* Problem statement
Drop the pictures and extract exactly the lines from the one that contains "rotated: ours en" through the end of the material.

* Input data
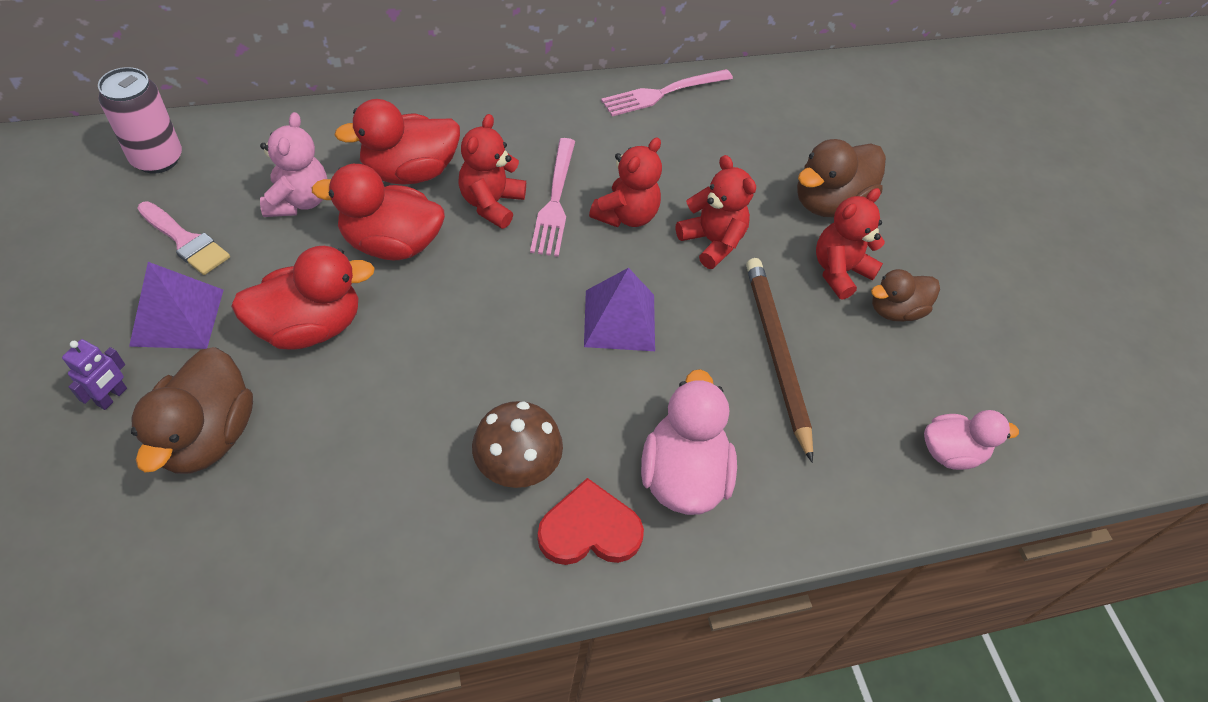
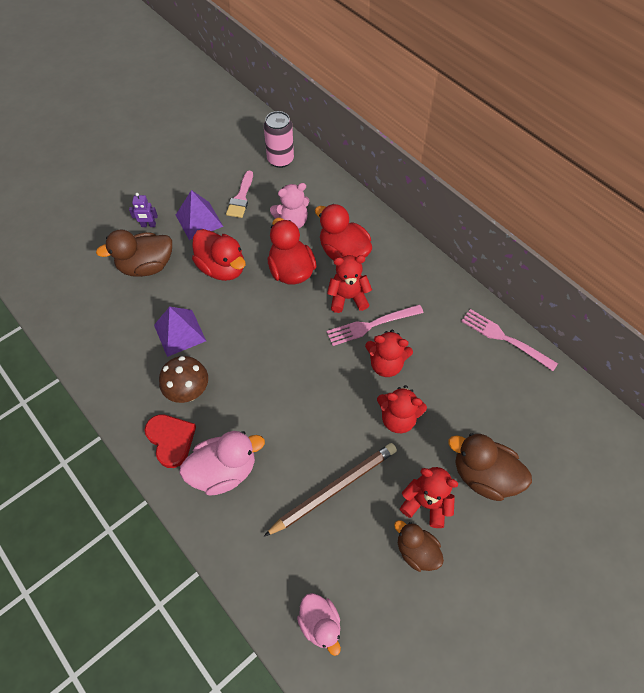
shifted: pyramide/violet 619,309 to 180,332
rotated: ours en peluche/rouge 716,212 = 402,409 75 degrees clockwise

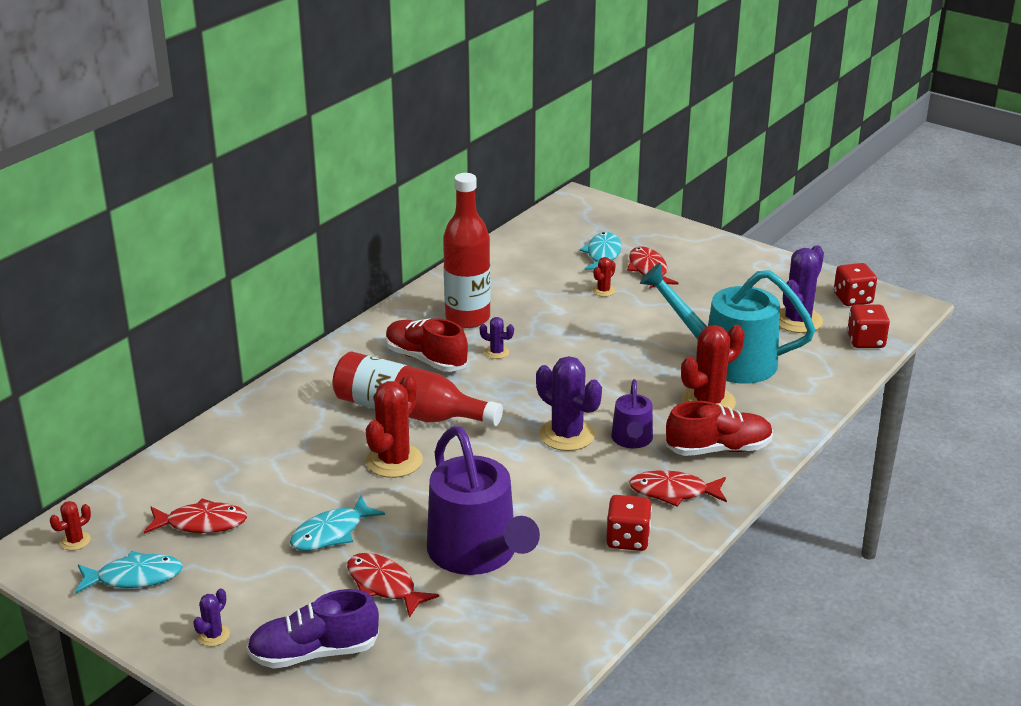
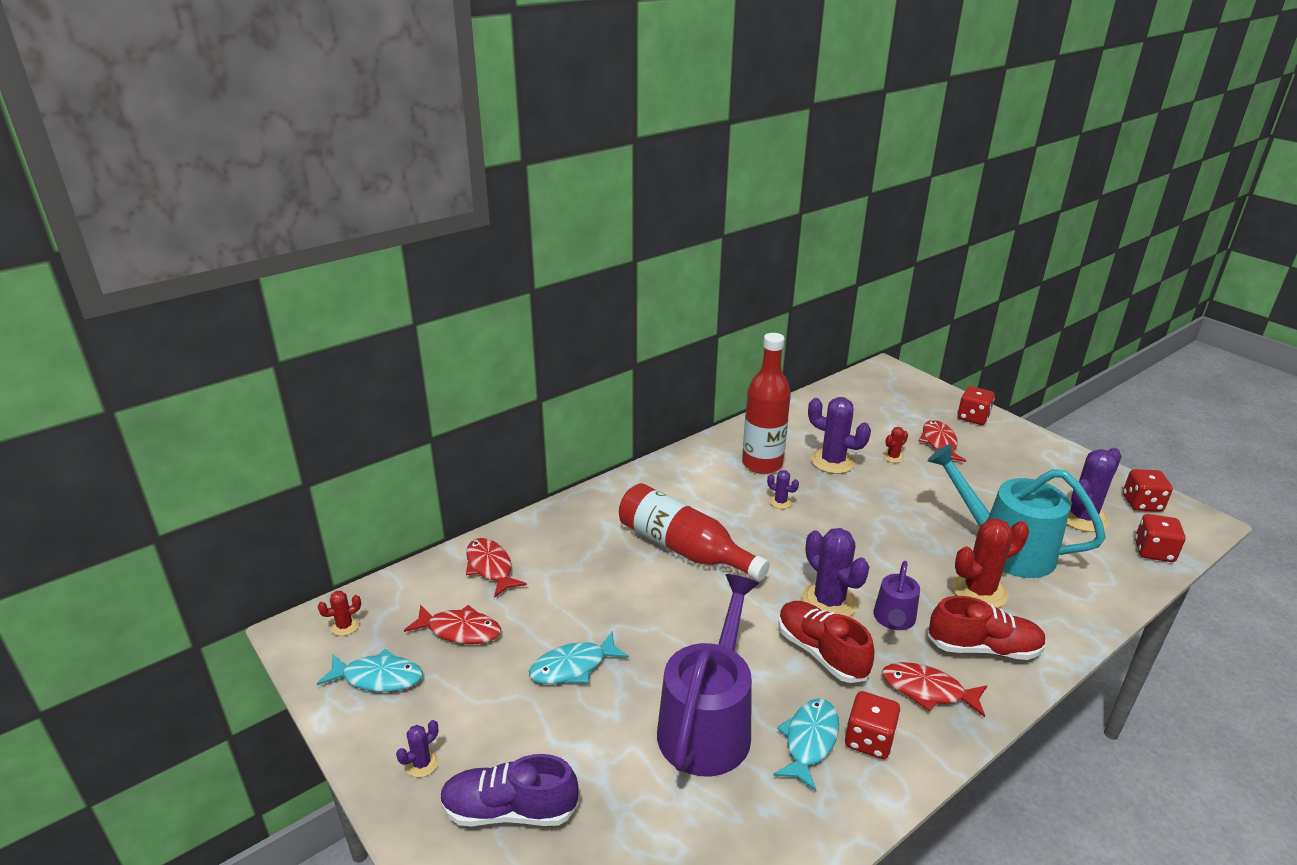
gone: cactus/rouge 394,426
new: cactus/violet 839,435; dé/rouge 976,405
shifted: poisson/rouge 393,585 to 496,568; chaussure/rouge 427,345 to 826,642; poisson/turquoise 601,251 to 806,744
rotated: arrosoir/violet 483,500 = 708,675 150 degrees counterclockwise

* Output of the task
rotated: ours en peluche/rouge 716,212 = 402,409 75 degrees clockwise

gone: cactus/rouge 394,426
new: cactus/violet 839,435; dé/rouge 976,405
shifted: poisson/rouge 393,585 to 496,568; chaussure/rouge 427,345 to 826,642; poisson/turquoise 601,251 to 806,744
rotated: arrosoir/violet 483,500 = 708,675 150 degrees counterclockwise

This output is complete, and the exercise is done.